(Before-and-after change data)

◆ ◆ ◆ ◆ ◆

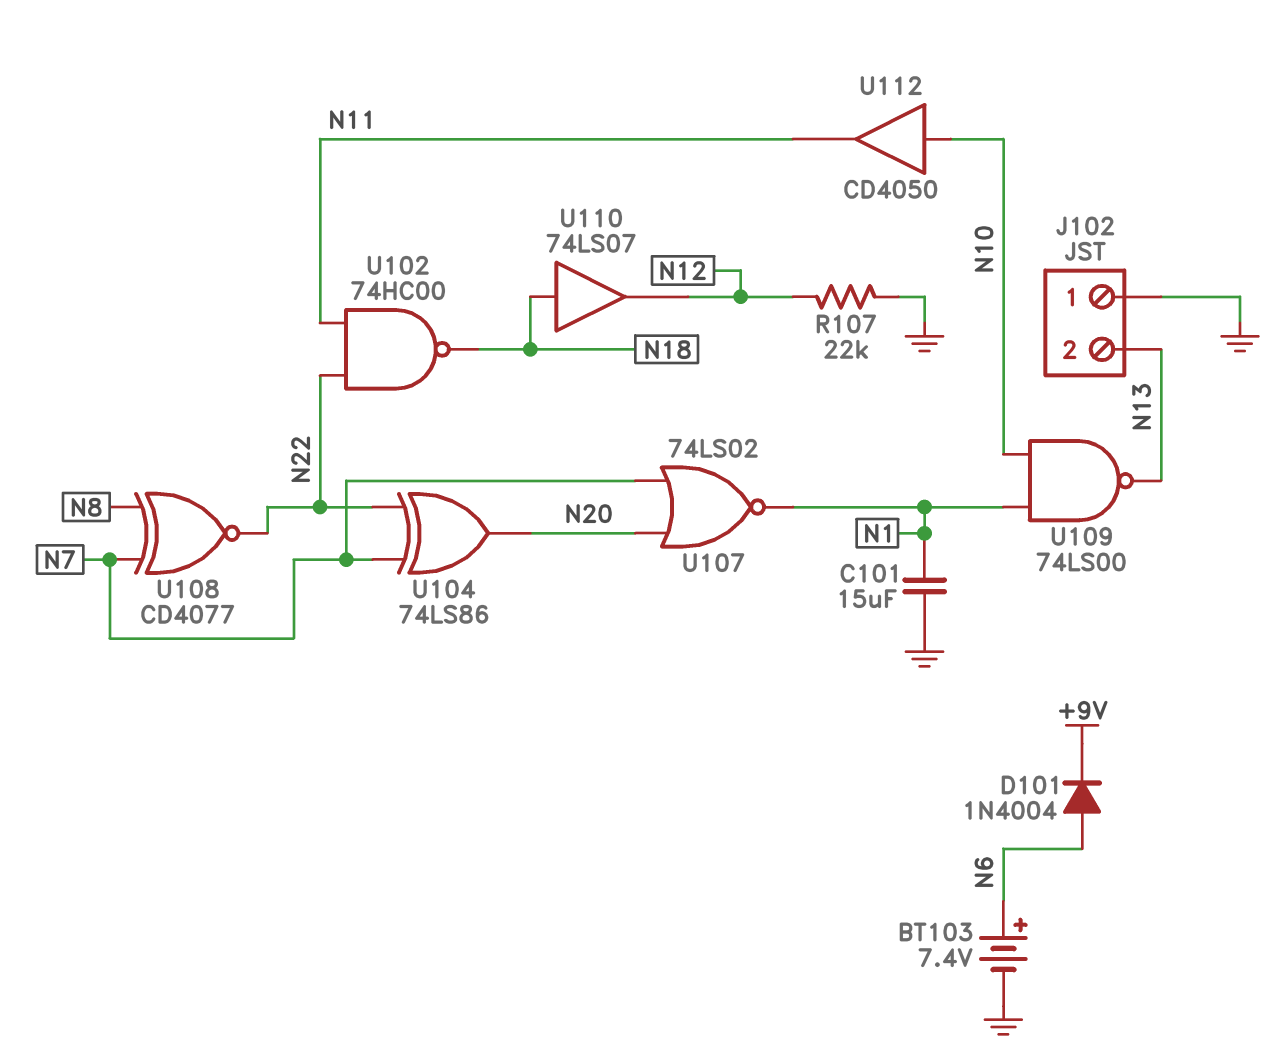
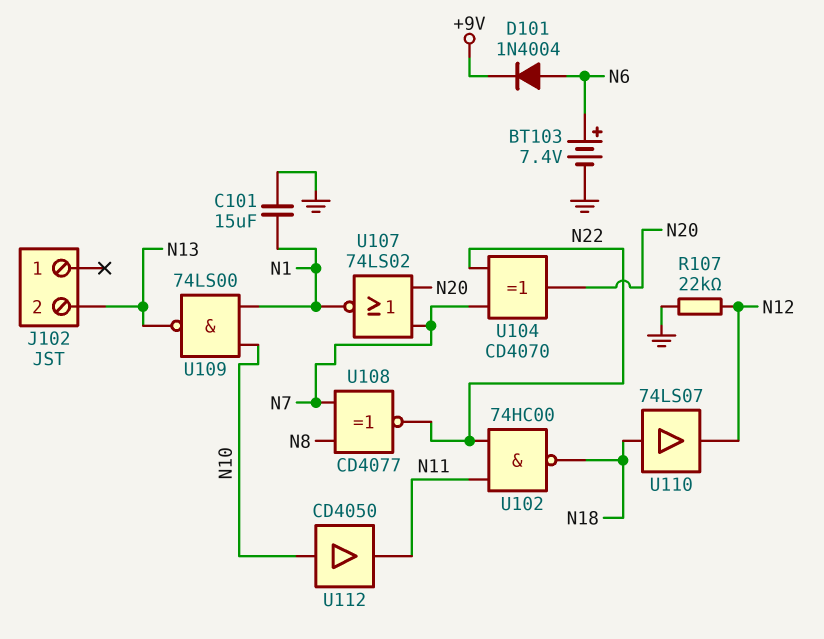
J102 pin 1: GND -> none
U104: XOR 74LS86 (in N7, in N22, out N20) -> XOR CD4070 (in N7, in N22, out N20)

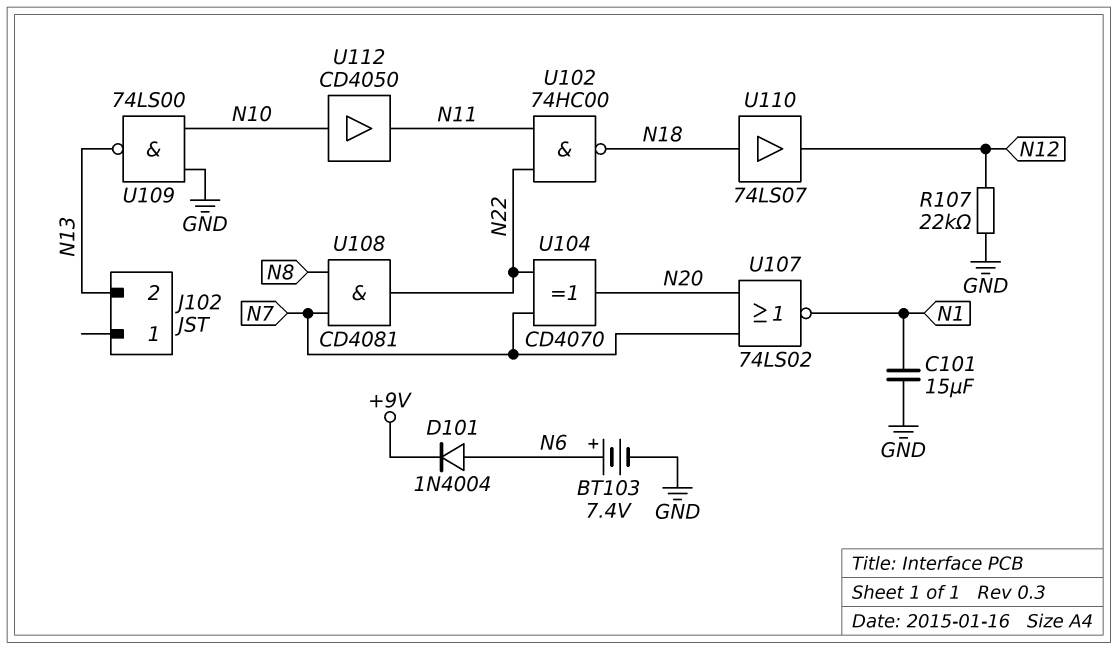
U108: XNOR CD4077 (in N7, in N8, out N22) -> AND CD4081 (in N7, in N8, out N22)
U109: NAND 74LS00 (in N1, in N10, out N13) -> NAND 74LS00 (in GND, in N10, out N13)

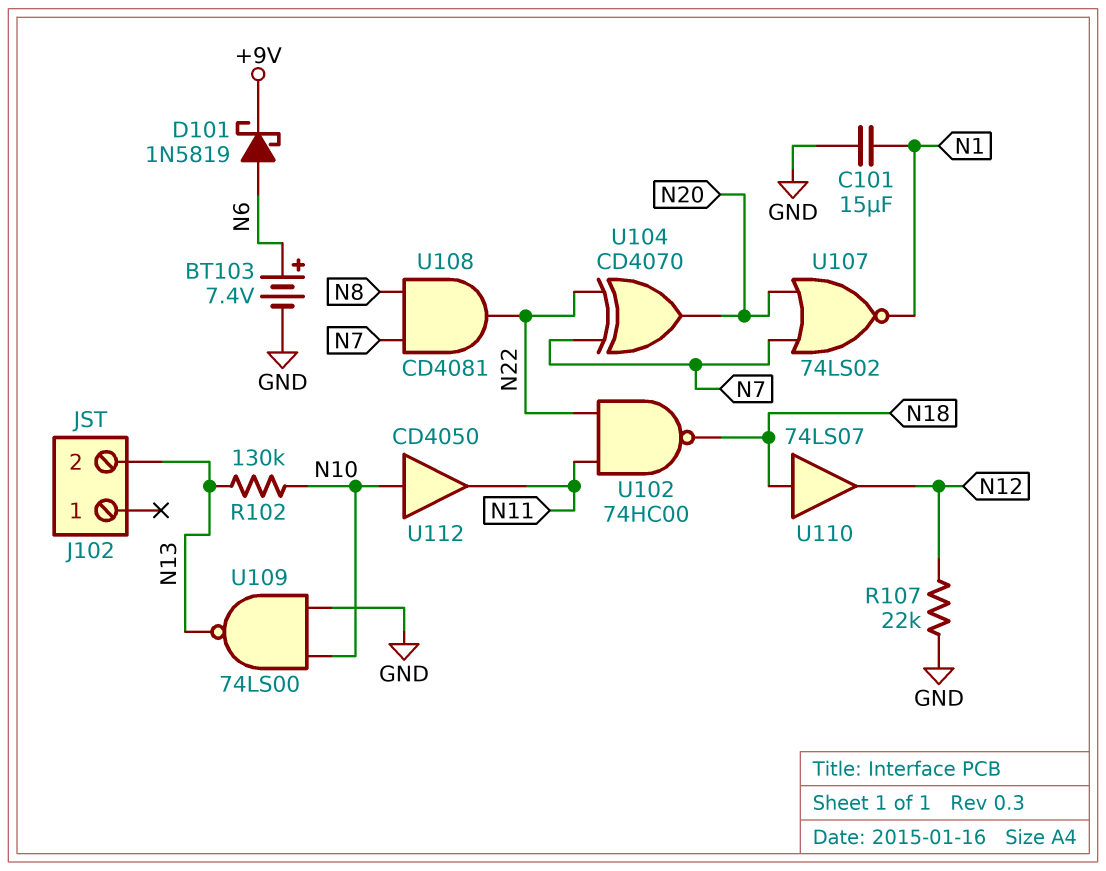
D101: diode 1N4004 (A N6, K +9V) -> schottky 1N5819 (A N6, K +9V)
R102: none -> 130k (N10, N13)

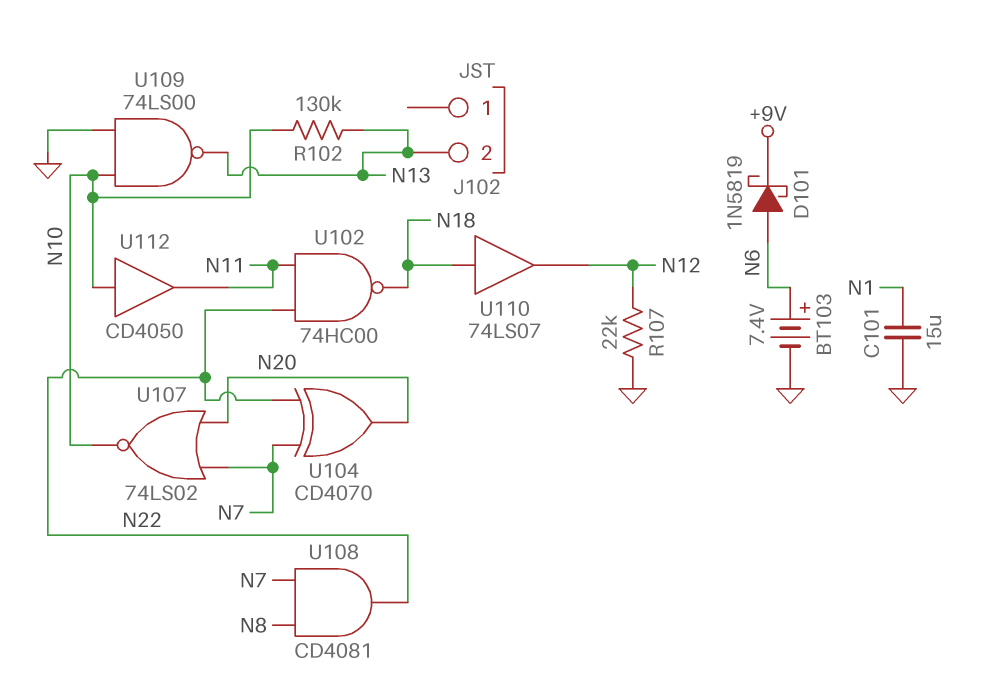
U107: NOR 74LS02 (in N7, in N20, out N1) -> NOR 74LS02 (in N7, in N20, out N10)

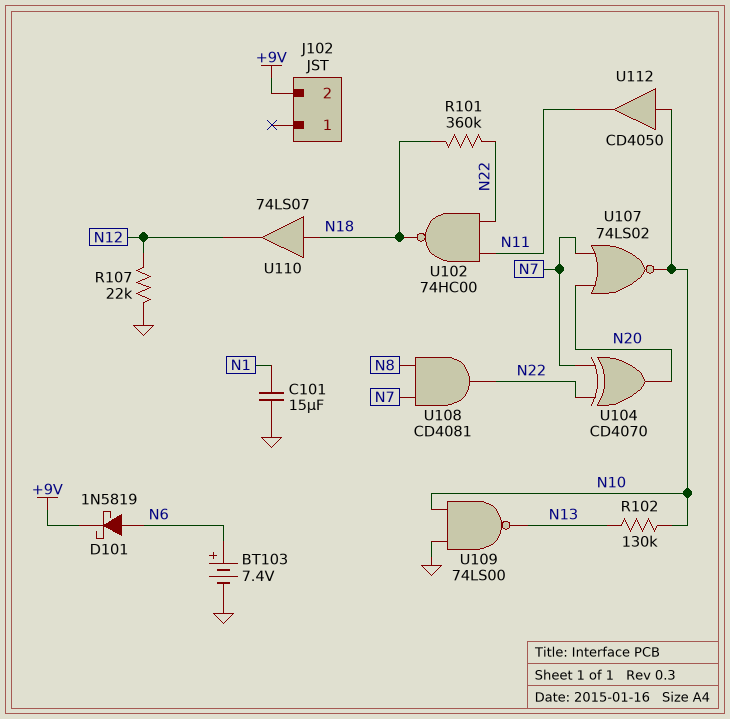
J102 pin 2: N13 -> +9V
R101: none -> 360k (N18, N22)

◆ ◆ ◆ ◆ ◆

** YOUR GOAL **
The required answer is every line from the one containing "D101: diode 1N4004" through the last line of the entries, restated word for word and with no pictures.

** FINISHED EXERCISE **
D101: diode 1N4004 (A N6, K +9V) -> schottky 1N5819 (A N6, K +9V)
R102: none -> 130k (N10, N13)

U107: NOR 74LS02 (in N7, in N20, out N1) -> NOR 74LS02 (in N7, in N20, out N10)

J102 pin 2: N13 -> +9V
R101: none -> 360k (N18, N22)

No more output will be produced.